> [Raw data]
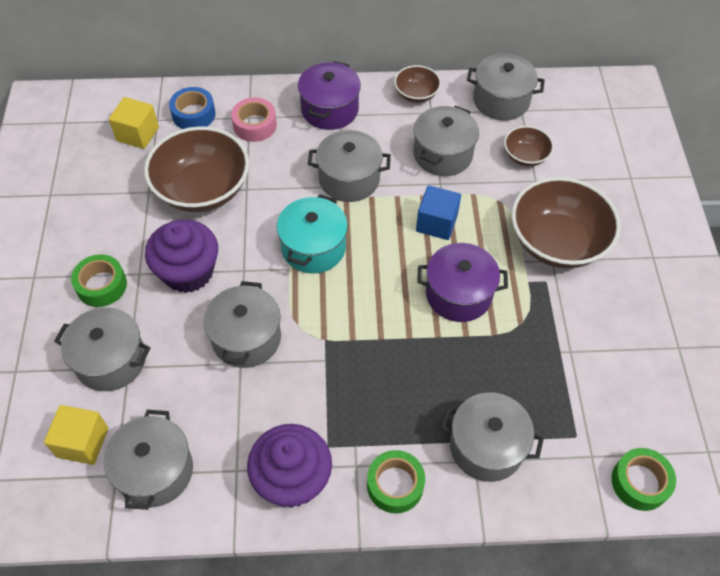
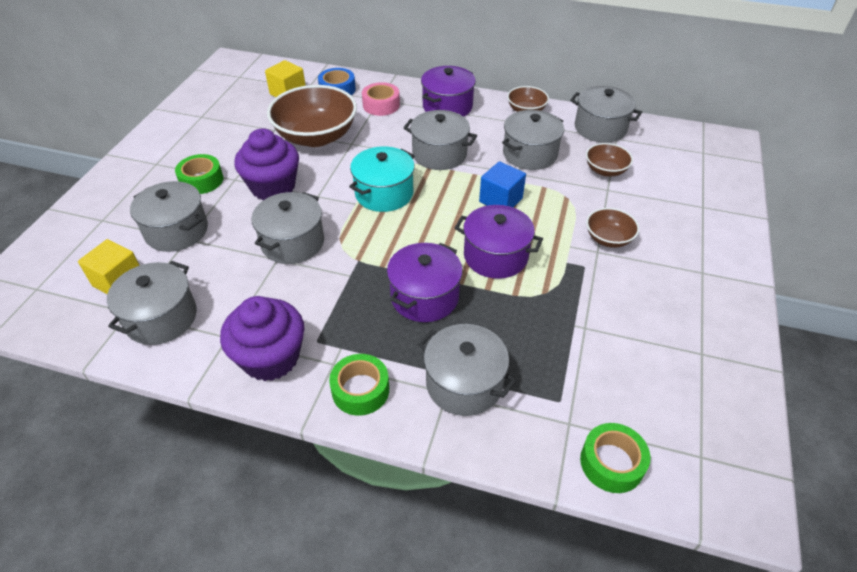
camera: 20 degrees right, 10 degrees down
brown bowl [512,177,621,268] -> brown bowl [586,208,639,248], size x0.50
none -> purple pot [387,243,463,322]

---

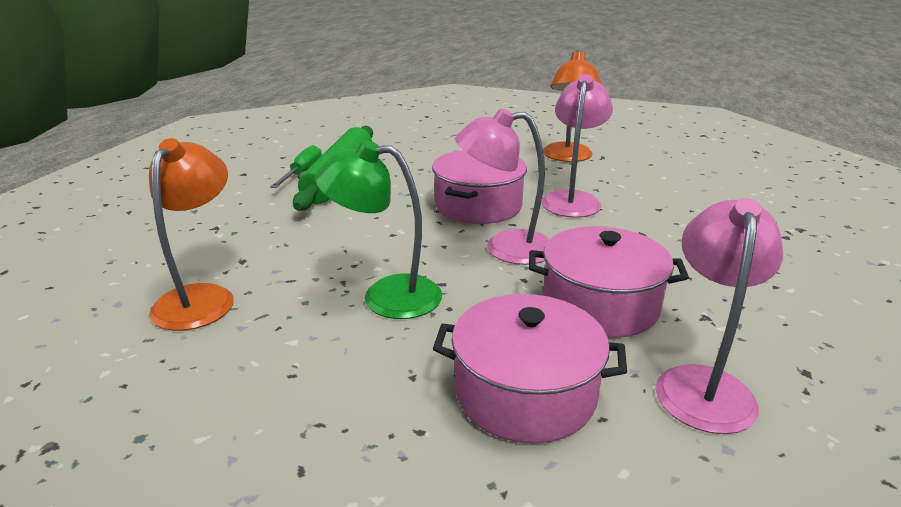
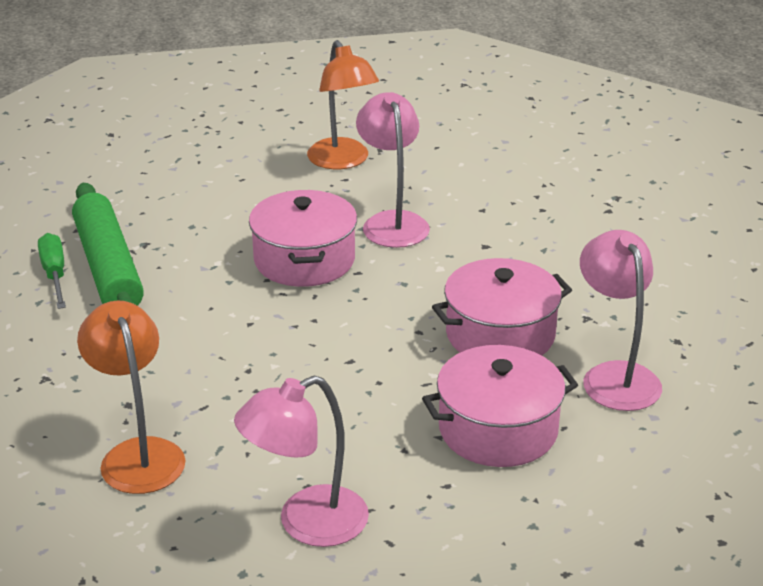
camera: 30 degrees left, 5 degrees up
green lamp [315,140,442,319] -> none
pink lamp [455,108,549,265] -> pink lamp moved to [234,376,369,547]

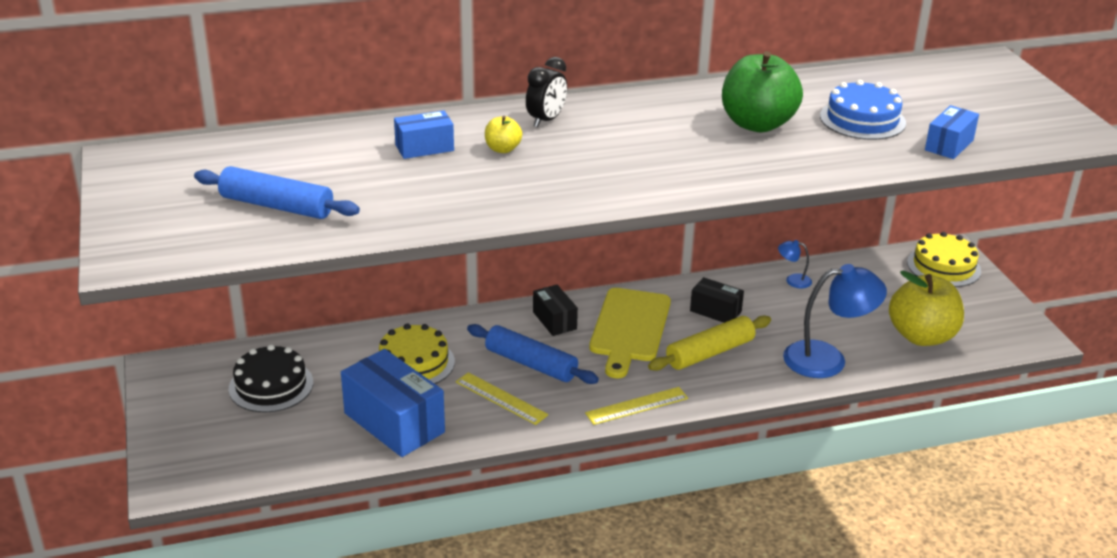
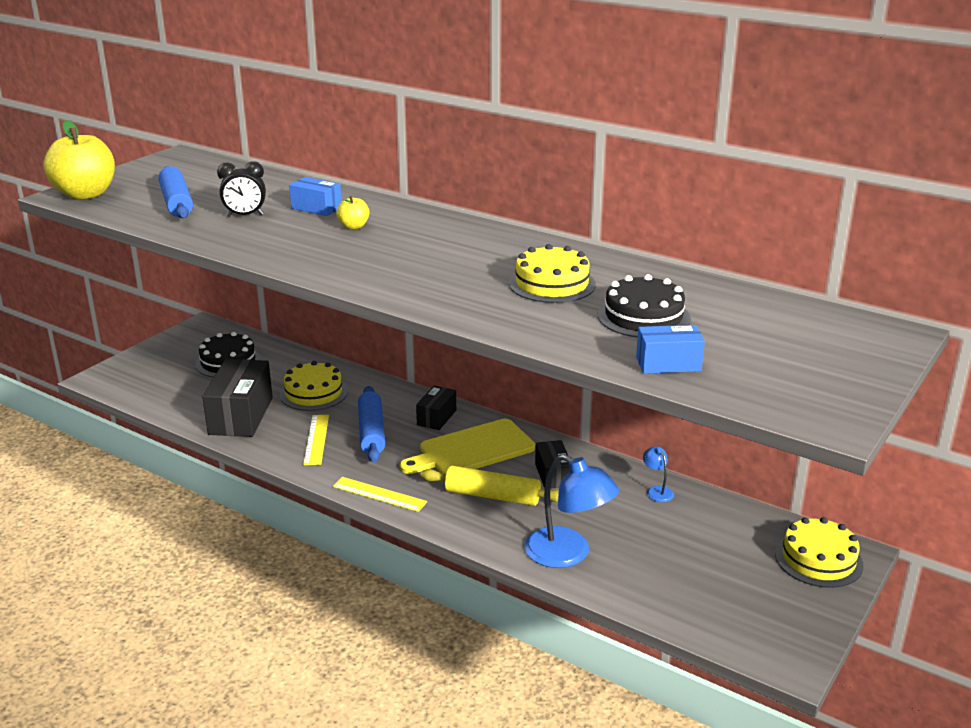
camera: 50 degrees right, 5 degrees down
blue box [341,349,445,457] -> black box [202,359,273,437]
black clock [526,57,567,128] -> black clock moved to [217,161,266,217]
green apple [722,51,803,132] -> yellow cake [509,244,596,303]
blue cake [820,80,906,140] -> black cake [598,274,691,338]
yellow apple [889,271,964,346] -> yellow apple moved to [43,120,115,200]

...

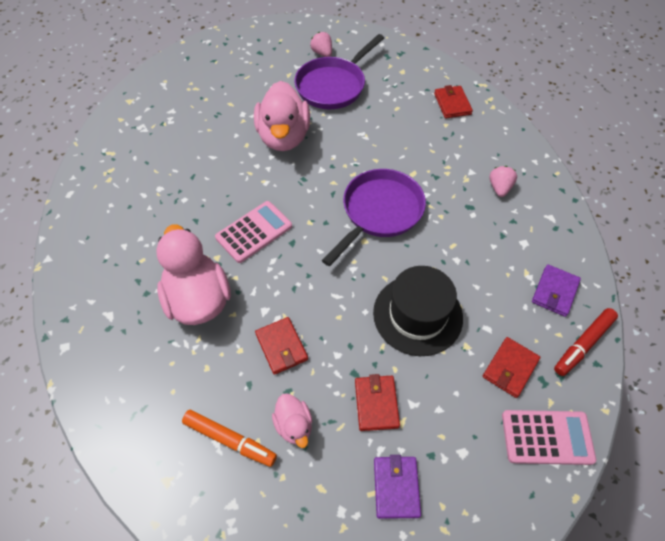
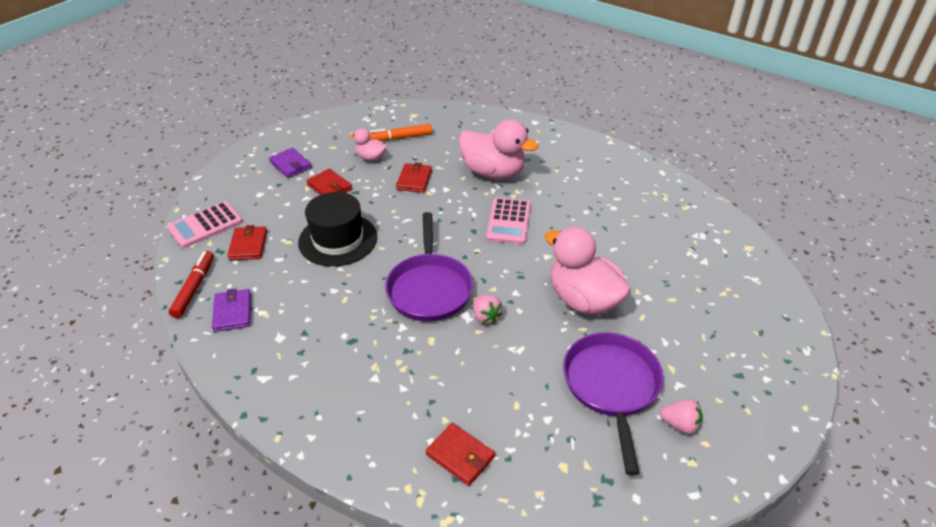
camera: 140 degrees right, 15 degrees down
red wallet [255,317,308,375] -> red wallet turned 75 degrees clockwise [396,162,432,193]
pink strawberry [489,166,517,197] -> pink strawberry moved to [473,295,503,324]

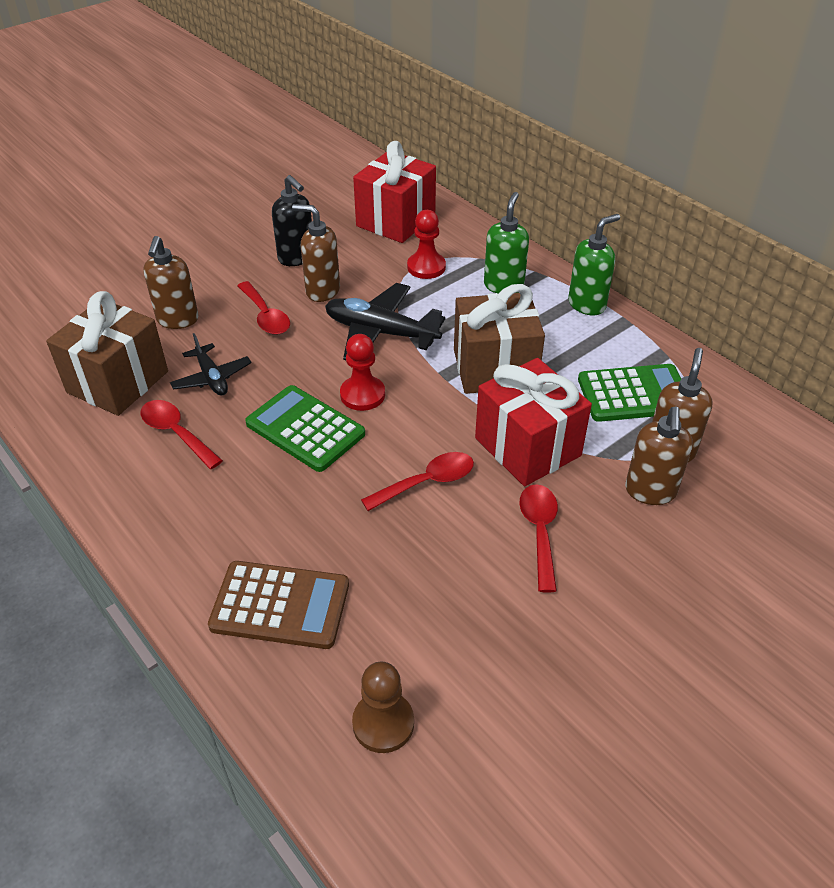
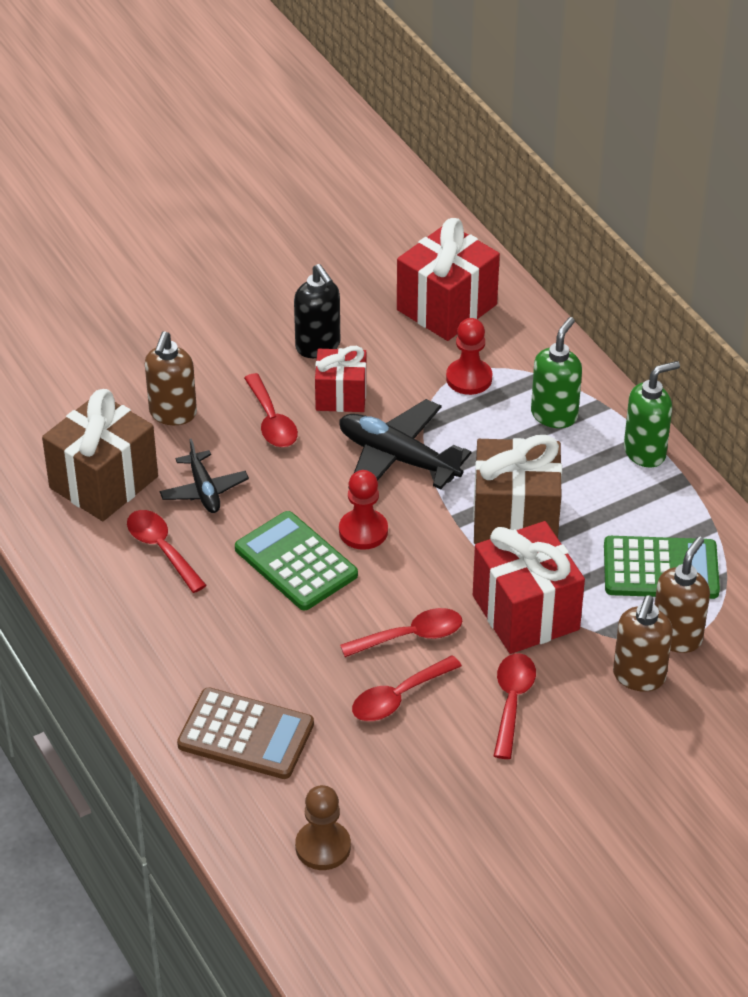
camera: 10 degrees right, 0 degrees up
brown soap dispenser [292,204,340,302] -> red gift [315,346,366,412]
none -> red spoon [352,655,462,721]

> [Work to complete] Reproduce only the lines above spanning from the line containing "camera: 20 degrees right, 10 degrees down" through the line containing "none -> purple pot [387,243,463,322]", word for word.

> [Task output]
camera: 20 degrees right, 10 degrees down
brown bowl [512,177,621,268] -> brown bowl [586,208,639,248], size x0.50
none -> purple pot [387,243,463,322]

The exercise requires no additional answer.